::: Data shown

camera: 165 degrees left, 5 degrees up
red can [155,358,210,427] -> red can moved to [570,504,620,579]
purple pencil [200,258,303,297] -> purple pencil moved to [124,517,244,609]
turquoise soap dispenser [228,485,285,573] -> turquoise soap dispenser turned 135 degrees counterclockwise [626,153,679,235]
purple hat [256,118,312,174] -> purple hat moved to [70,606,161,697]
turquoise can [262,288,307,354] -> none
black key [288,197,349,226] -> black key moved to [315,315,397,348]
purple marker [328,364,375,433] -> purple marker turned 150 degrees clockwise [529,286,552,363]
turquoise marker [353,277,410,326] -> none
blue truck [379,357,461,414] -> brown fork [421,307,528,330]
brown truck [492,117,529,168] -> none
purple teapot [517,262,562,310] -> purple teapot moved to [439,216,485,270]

::::::

# Task statement
Return the lines above, from the one containing "blue truck [379,357,461,414]" to the end, exactly as they stand.

# Answer to this exercise
blue truck [379,357,461,414] -> brown fork [421,307,528,330]
brown truck [492,117,529,168] -> none
purple teapot [517,262,562,310] -> purple teapot moved to [439,216,485,270]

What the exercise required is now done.